• Task goal: Return all lines from the listing below that include the word "degrees".

• Extracted data:
"""

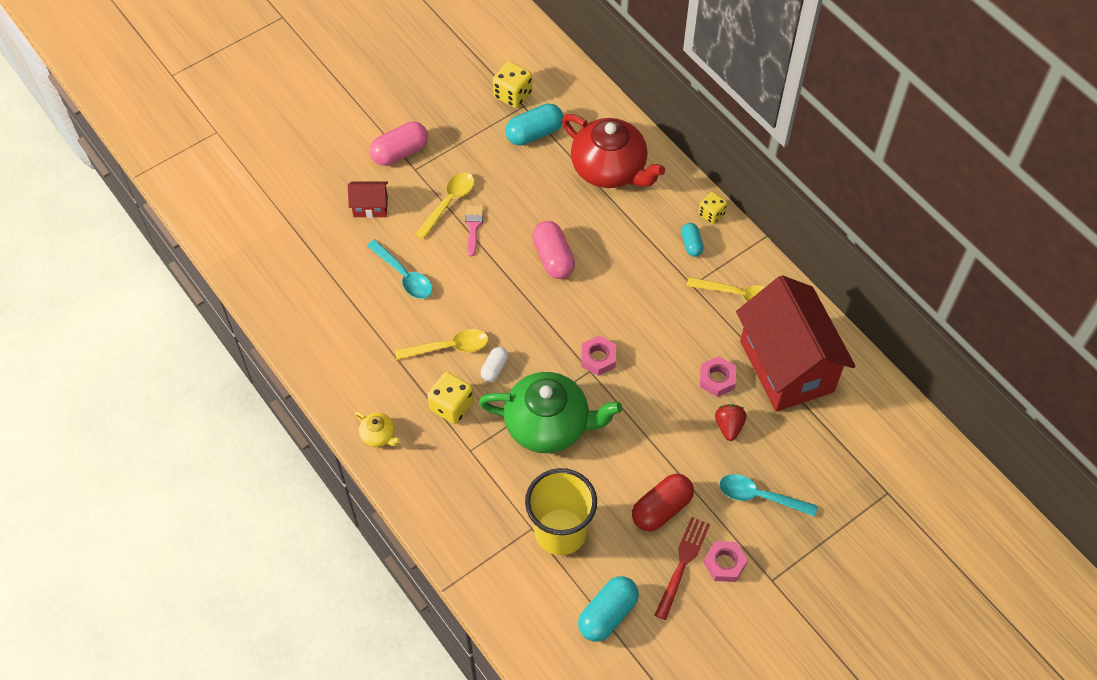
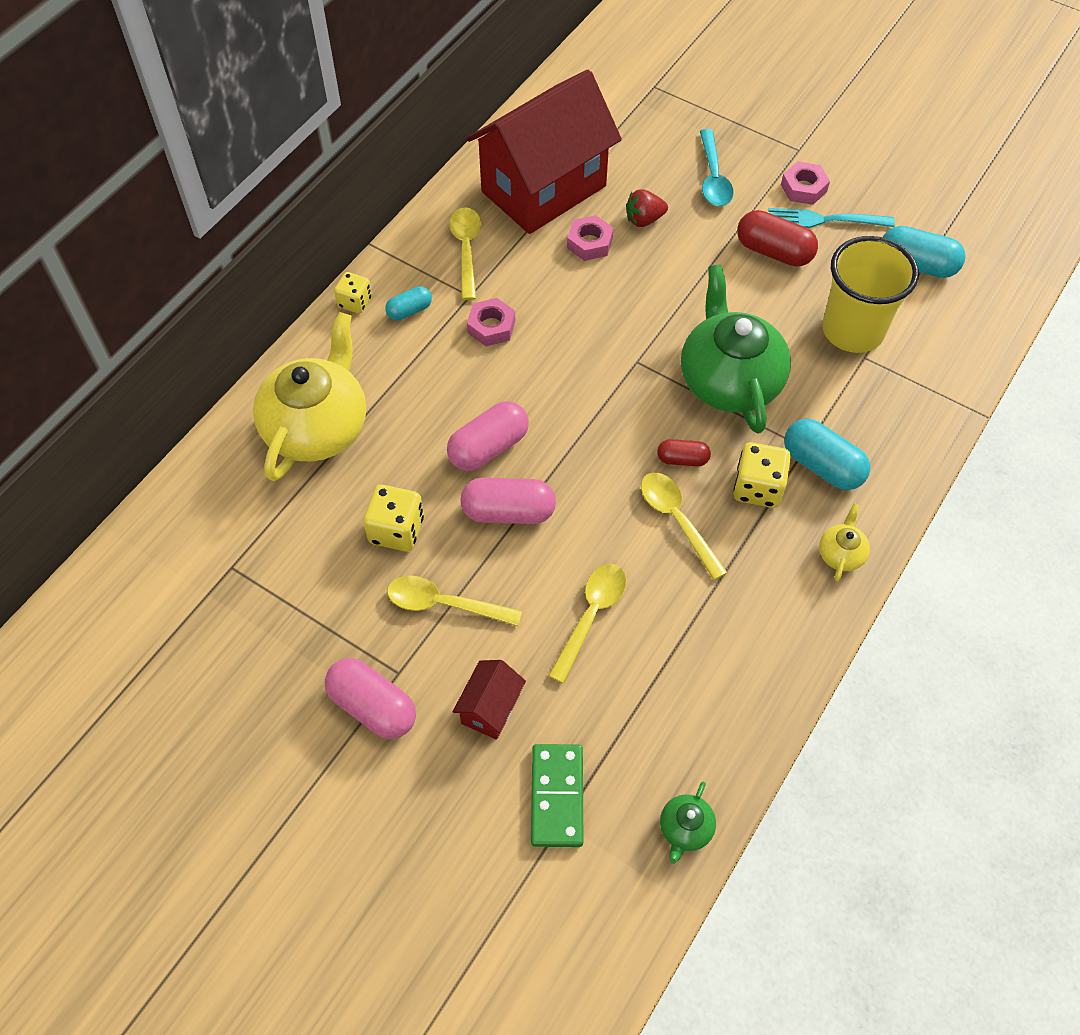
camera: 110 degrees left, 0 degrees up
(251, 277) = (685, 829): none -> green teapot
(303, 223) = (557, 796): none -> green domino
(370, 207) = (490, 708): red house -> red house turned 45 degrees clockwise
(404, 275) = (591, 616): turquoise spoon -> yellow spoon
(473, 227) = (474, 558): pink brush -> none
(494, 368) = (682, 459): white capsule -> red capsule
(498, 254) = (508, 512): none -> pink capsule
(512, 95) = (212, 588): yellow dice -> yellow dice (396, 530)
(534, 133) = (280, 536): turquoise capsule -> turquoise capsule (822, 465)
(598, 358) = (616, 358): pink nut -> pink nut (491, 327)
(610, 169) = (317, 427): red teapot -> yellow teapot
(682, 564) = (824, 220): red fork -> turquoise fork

"""

• Solution to this task:
camera: 110 degrees left, 0 degrees up
(370, 207) = (490, 708): red house -> red house turned 45 degrees clockwise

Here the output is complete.